◆ **Required action**
Please set out each line below exactly as it stands, without the images.

◆ **Provided material**
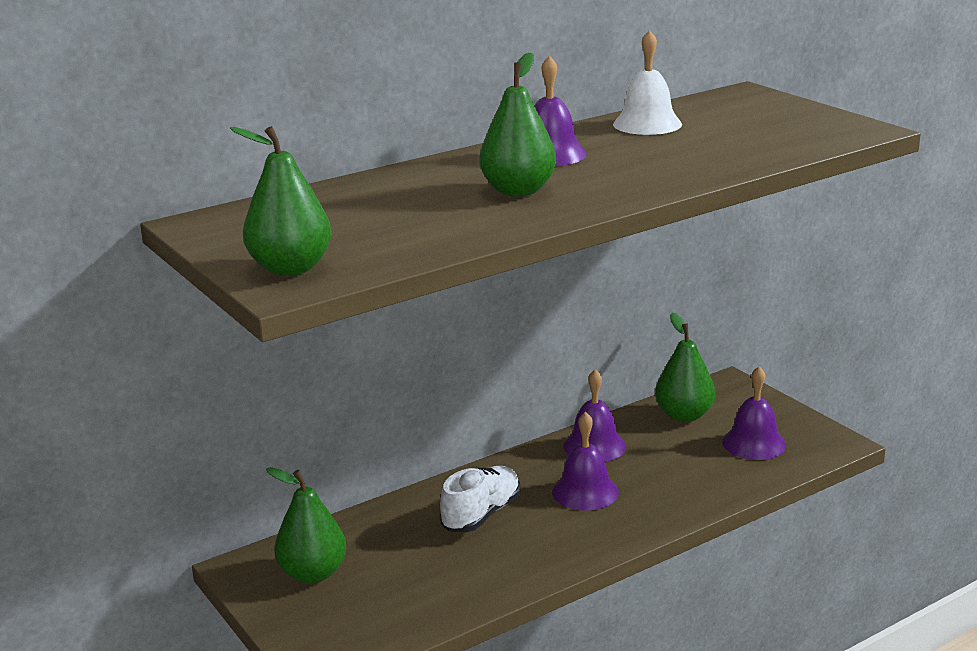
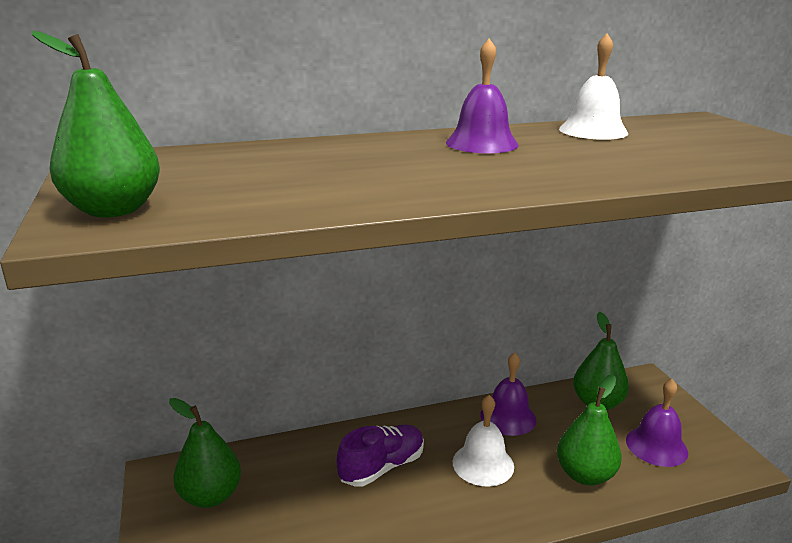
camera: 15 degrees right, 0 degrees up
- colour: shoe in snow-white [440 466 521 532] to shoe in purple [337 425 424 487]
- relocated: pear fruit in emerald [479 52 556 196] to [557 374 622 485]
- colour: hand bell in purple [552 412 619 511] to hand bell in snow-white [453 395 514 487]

◆ **Answer to the problem**
camera: 15 degrees right, 0 degrees up
- colour: shoe in snow-white [440 466 521 532] to shoe in purple [337 425 424 487]
- relocated: pear fruit in emerald [479 52 556 196] to [557 374 622 485]
- colour: hand bell in purple [552 412 619 511] to hand bell in snow-white [453 395 514 487]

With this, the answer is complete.